START Dataset records

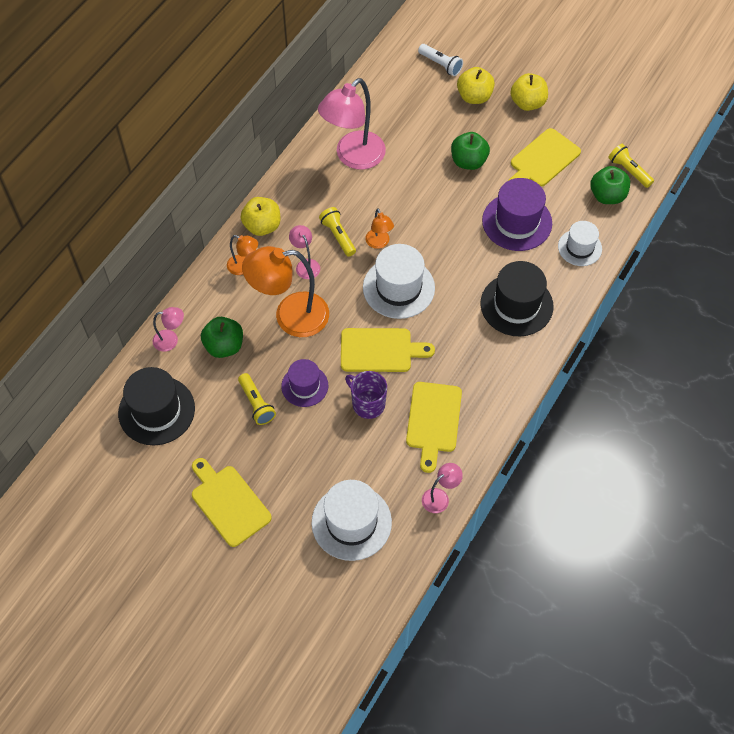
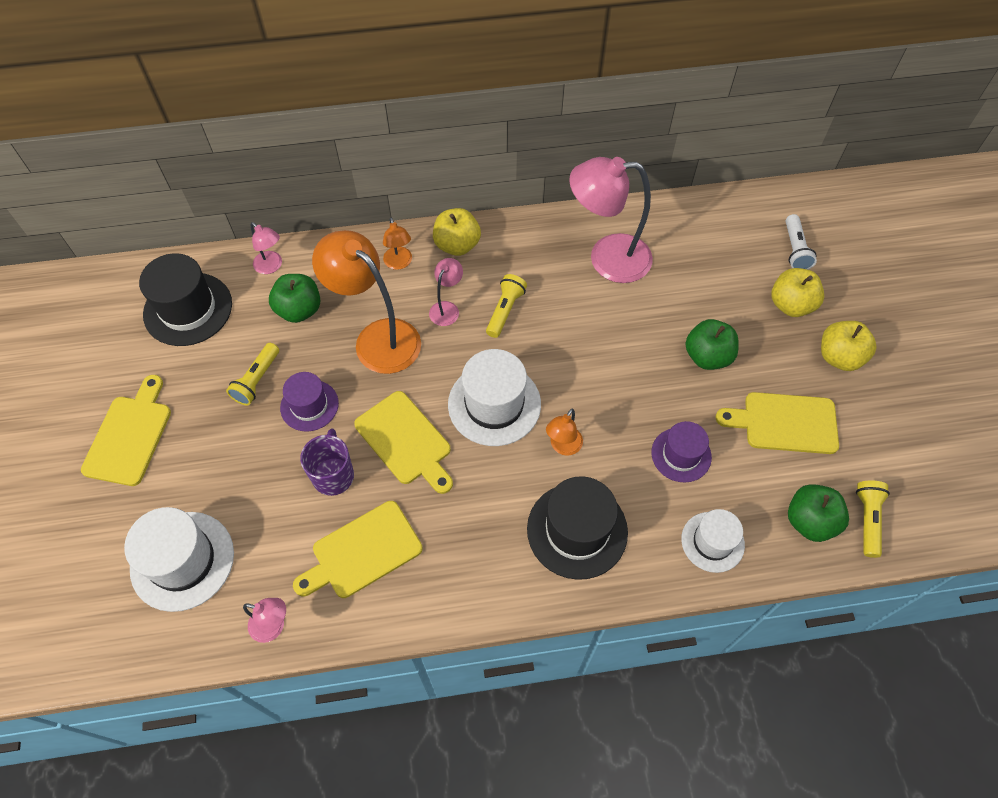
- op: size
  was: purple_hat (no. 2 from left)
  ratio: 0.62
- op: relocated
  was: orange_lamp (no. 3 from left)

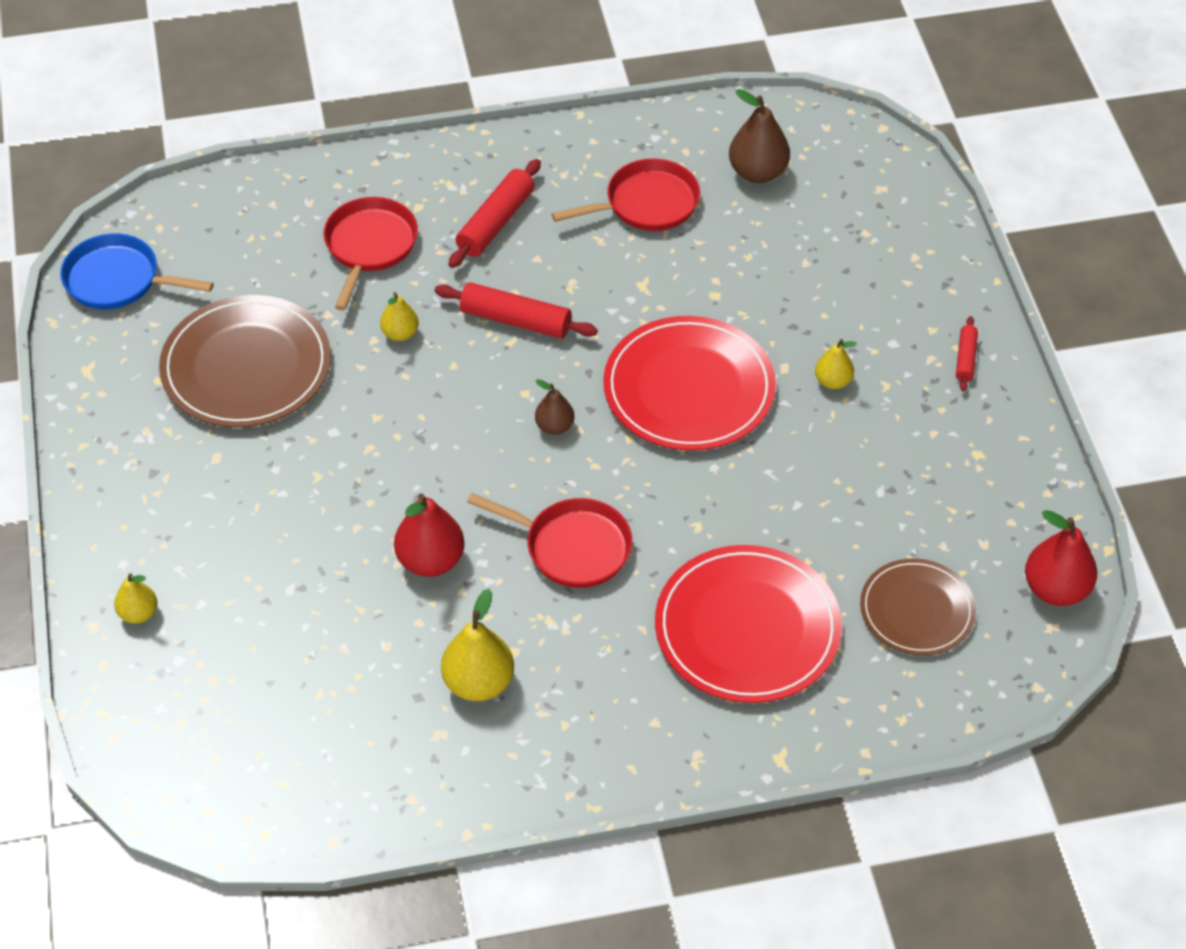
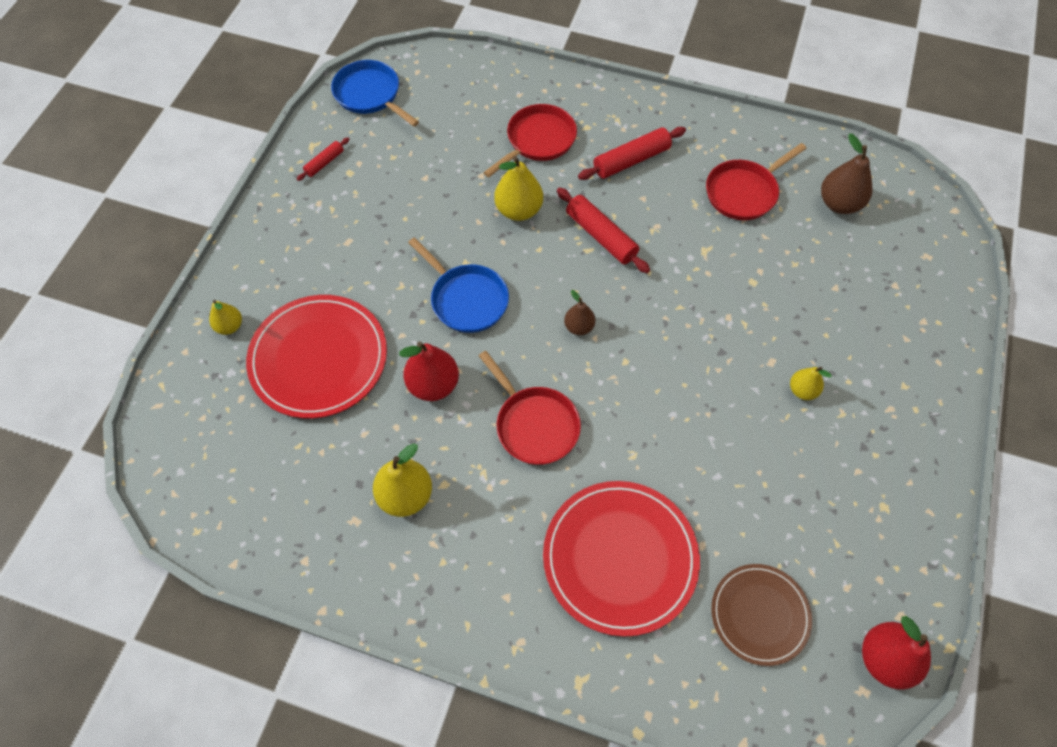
- op: spun
  was: red_pan (no. 3 from left)
  clockwise: 135
- op: size
  was: yellow_pear (no. 2 from left in the first image)
  ratio: 1.69
- op: missing
  was: brown_plate (no. 1 from left)
- op: relocated
  was: red_plate (no. 1 from left)
- op: relocated
  was: red_rolling_pin (no. 3 from left in the first image)
  now: red_rolling_pin (no. 1 from left)
- op: appeared
  now: blue_pan (no. 2 from left)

END Dataset records

What the exercise asks: Copy out the full material exactly. Pictures should not appear in it.

Expected answer:
- op: size
  was: purple_hat (no. 2 from left)
  ratio: 0.62
- op: relocated
  was: orange_lamp (no. 3 from left)

- op: spun
  was: red_pan (no. 3 from left)
  clockwise: 135
- op: size
  was: yellow_pear (no. 2 from left in the first image)
  ratio: 1.69
- op: missing
  was: brown_plate (no. 1 from left)
- op: relocated
  was: red_plate (no. 1 from left)
- op: relocated
  was: red_rolling_pin (no. 3 from left in the first image)
  now: red_rolling_pin (no. 1 from left)
- op: appeared
  now: blue_pan (no. 2 from left)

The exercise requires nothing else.